- _Directions_
Work through the entries below and show every line in which "KEYS" is found.
╭─ Given data
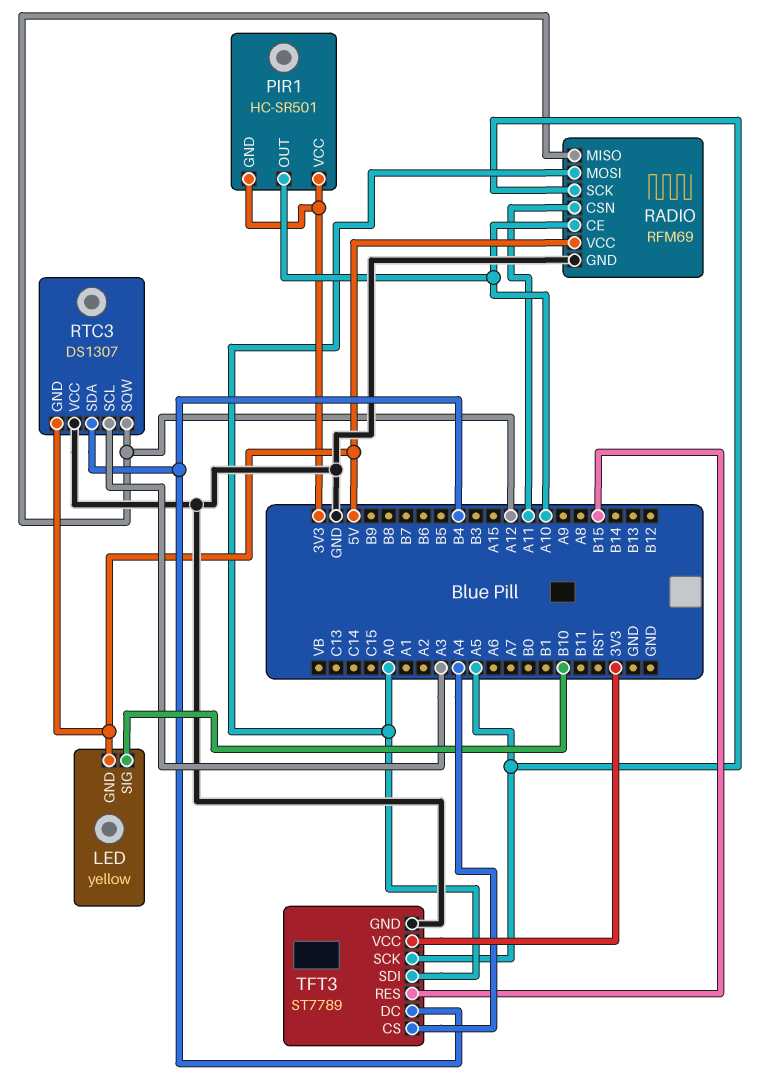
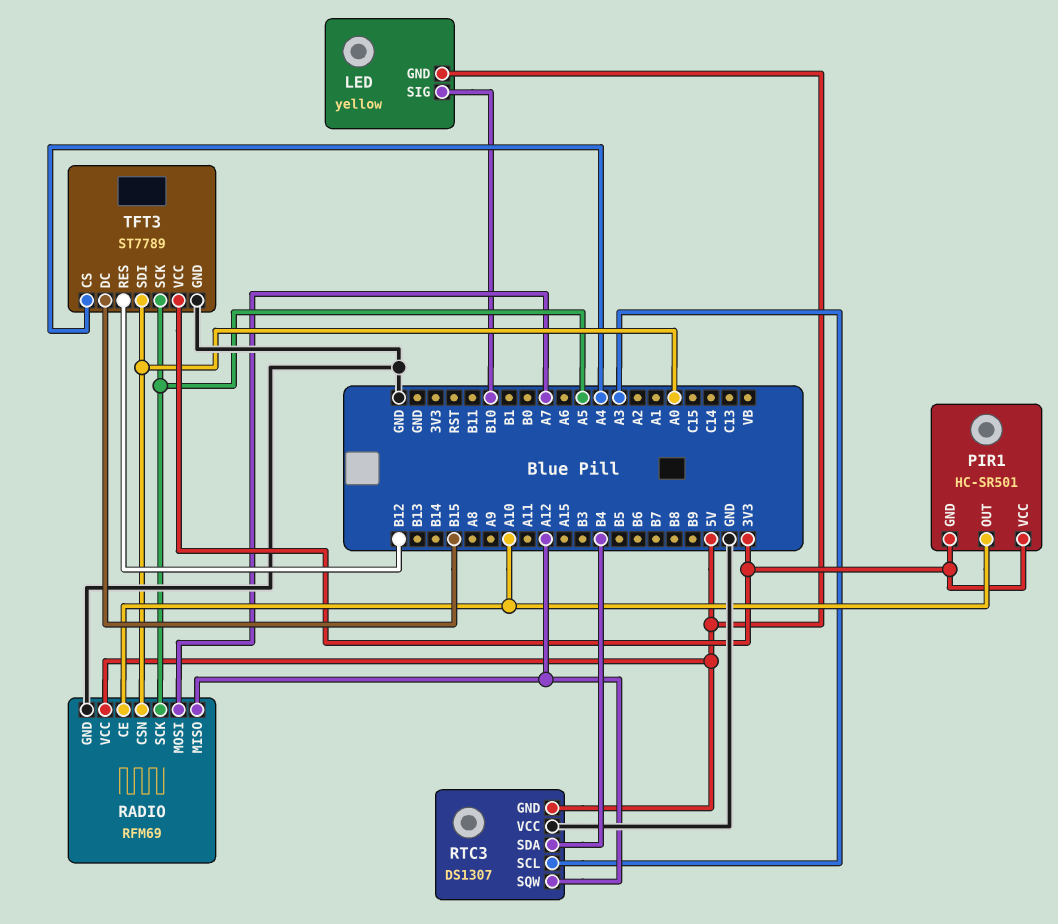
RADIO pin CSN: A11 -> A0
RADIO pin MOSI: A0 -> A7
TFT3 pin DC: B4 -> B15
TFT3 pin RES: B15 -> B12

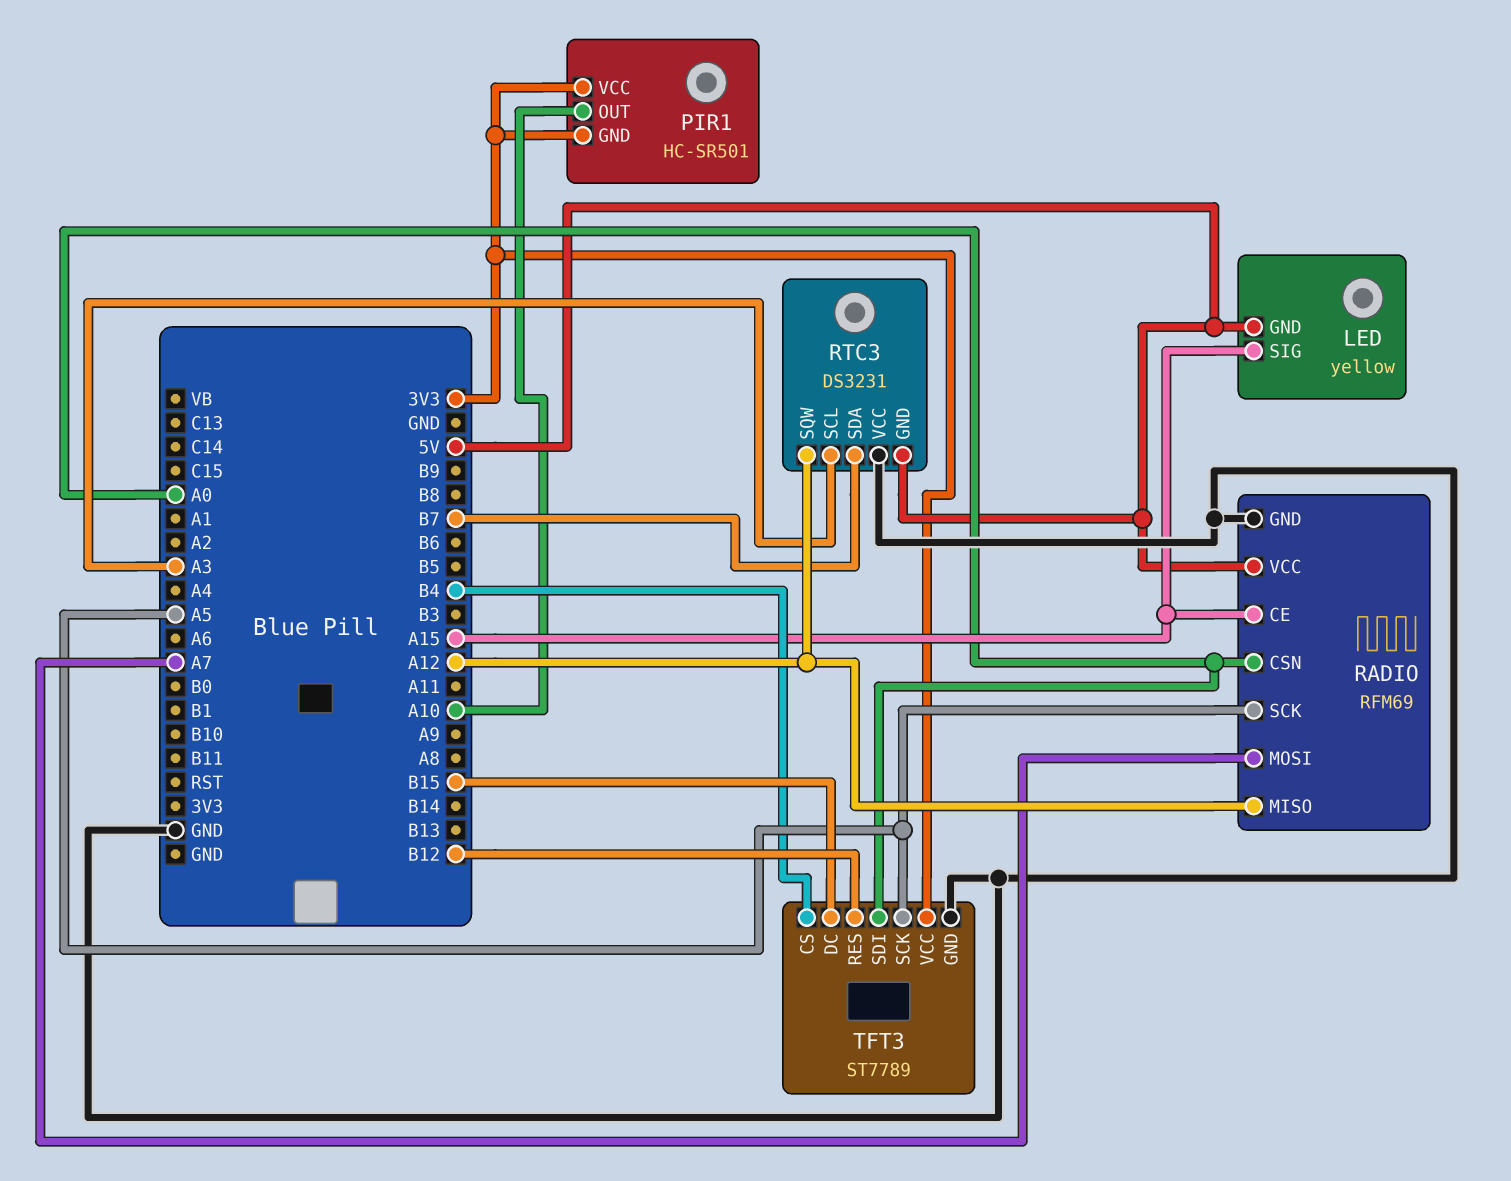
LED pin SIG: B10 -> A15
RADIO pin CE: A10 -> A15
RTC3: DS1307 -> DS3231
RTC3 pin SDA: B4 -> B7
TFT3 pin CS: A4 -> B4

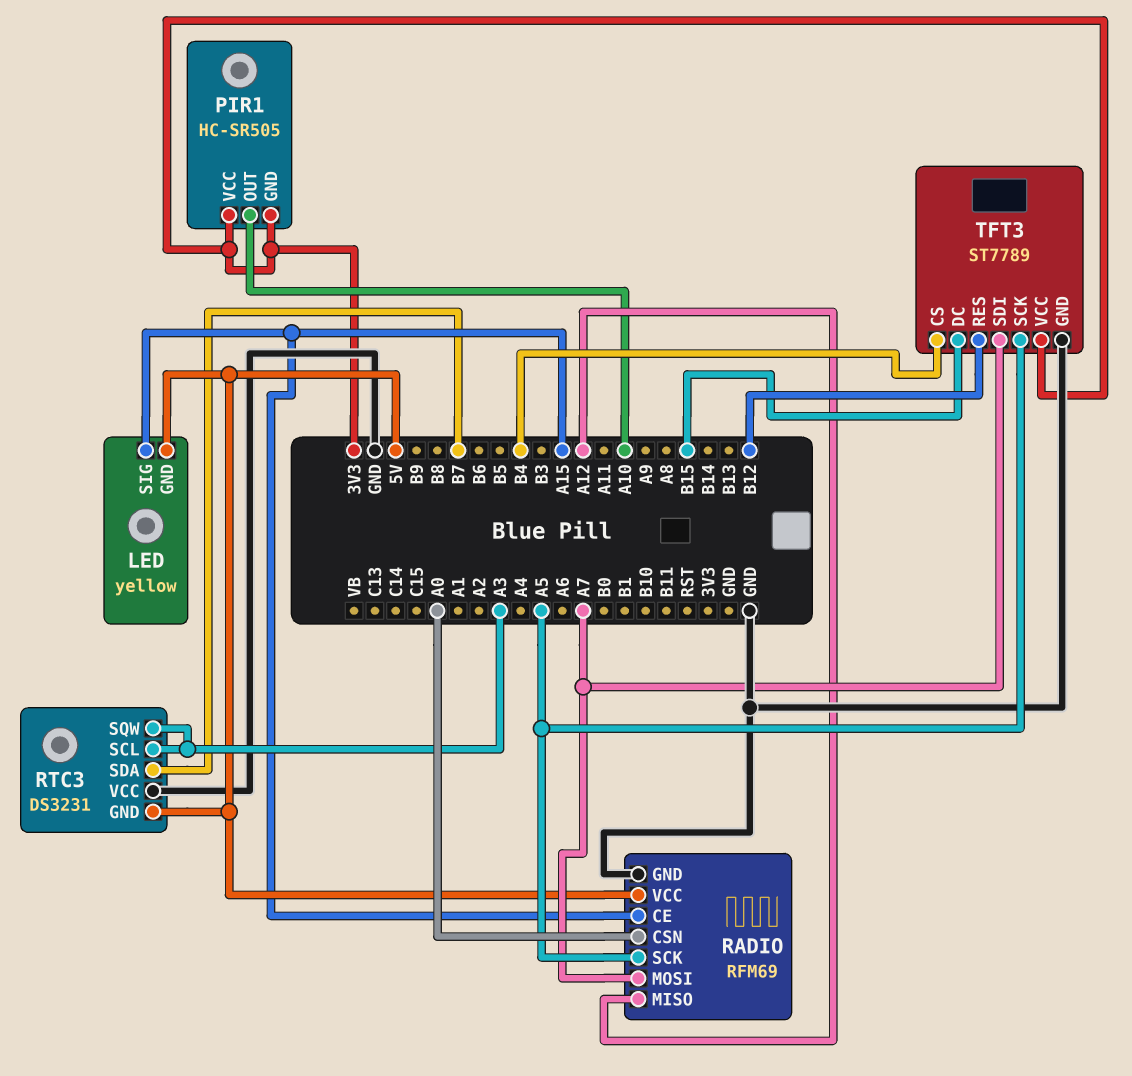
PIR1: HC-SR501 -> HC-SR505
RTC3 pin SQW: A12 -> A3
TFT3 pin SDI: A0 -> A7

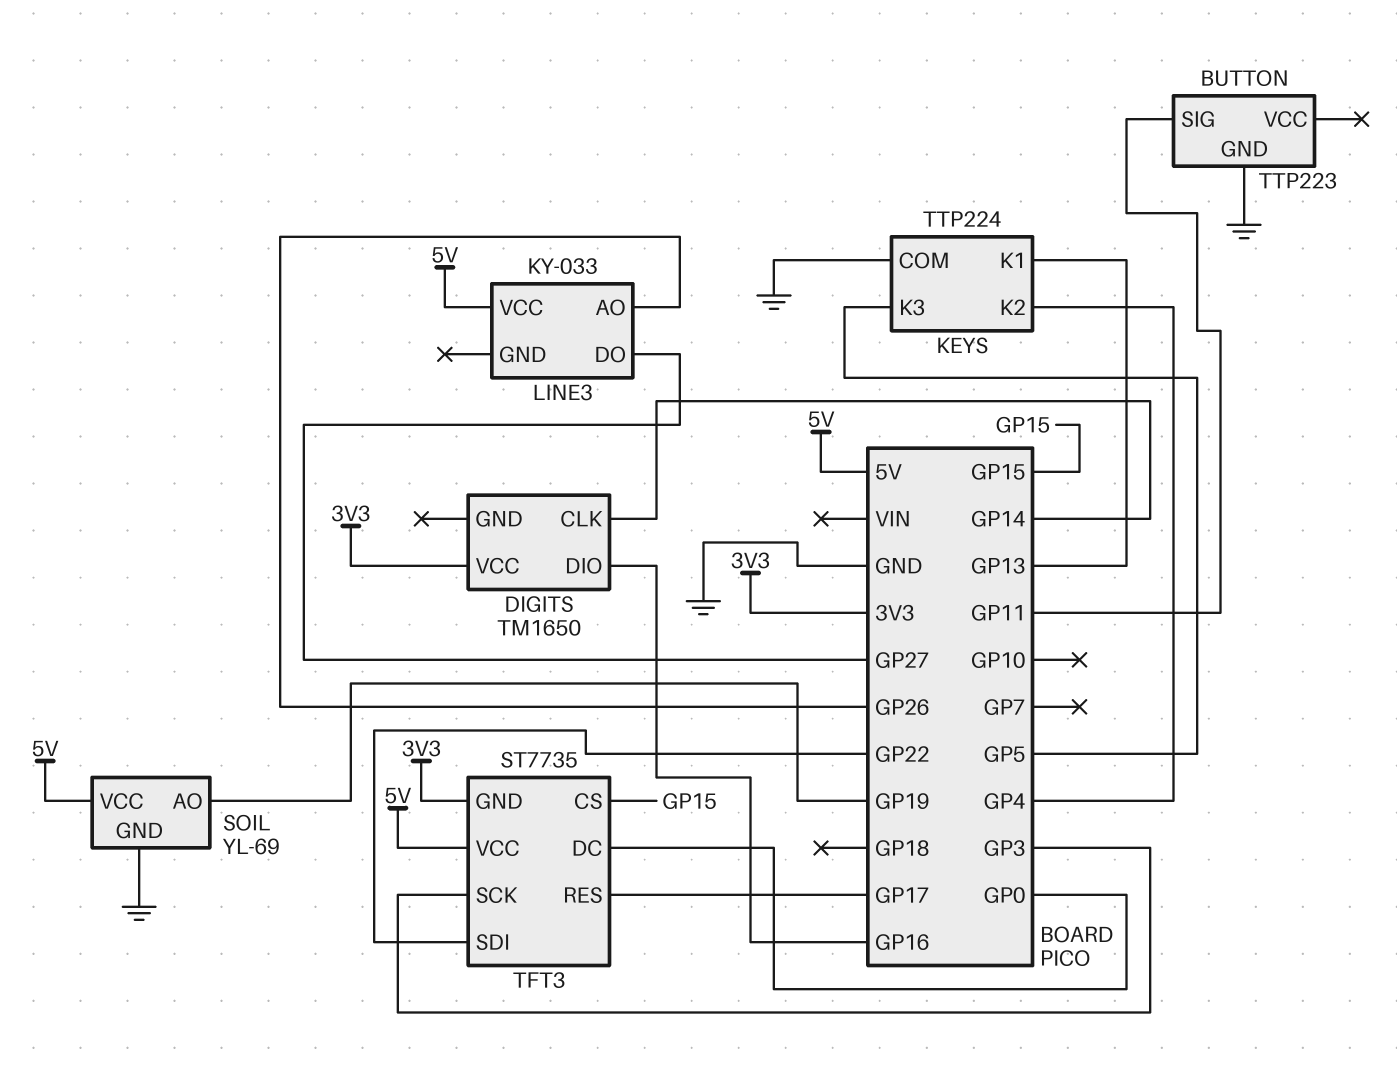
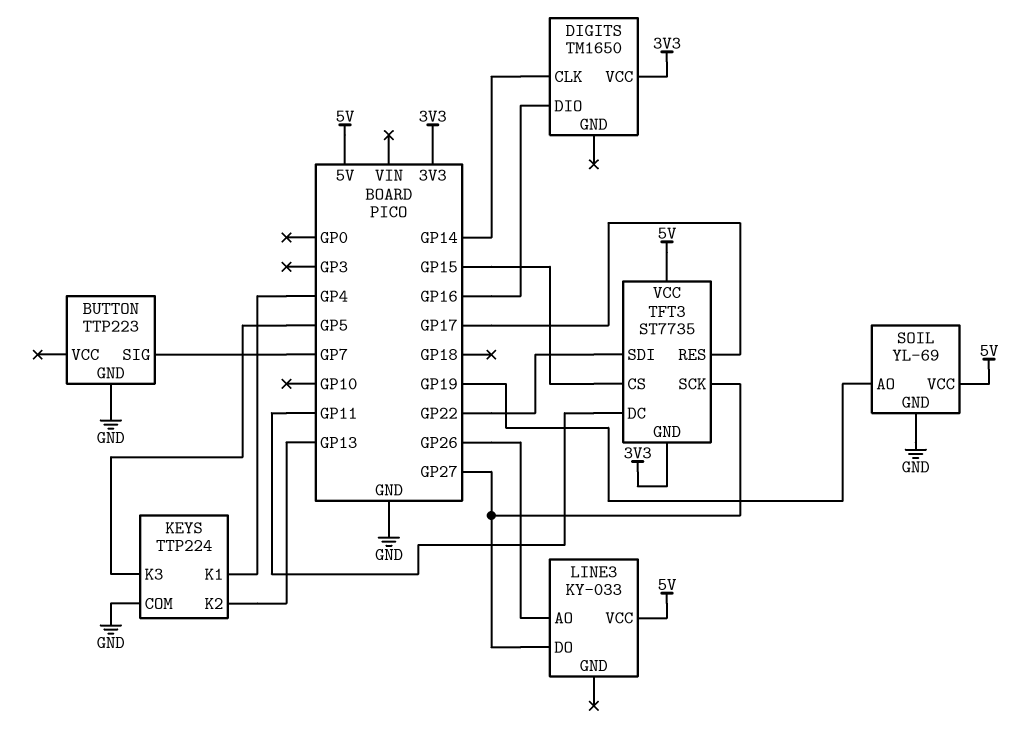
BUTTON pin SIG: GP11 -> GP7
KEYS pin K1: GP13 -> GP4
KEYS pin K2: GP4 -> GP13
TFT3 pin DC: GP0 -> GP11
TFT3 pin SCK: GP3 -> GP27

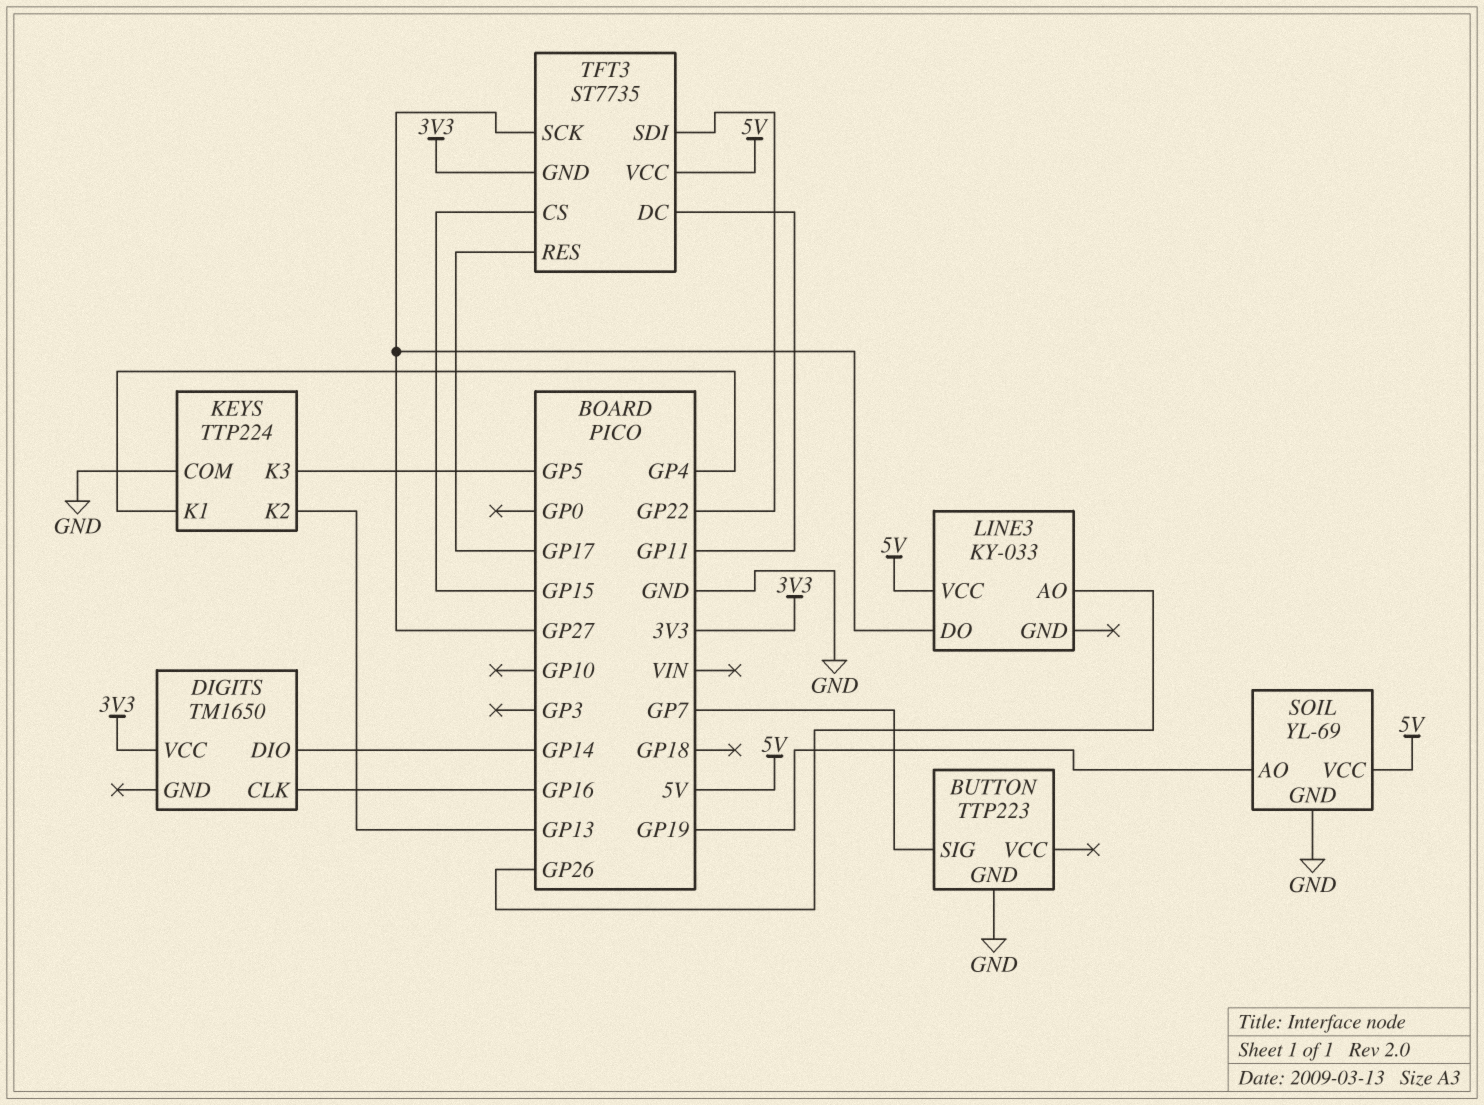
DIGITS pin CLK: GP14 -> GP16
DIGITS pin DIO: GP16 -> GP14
╰─
- _Written solution_
KEYS pin K1: GP13 -> GP4
KEYS pin K2: GP4 -> GP13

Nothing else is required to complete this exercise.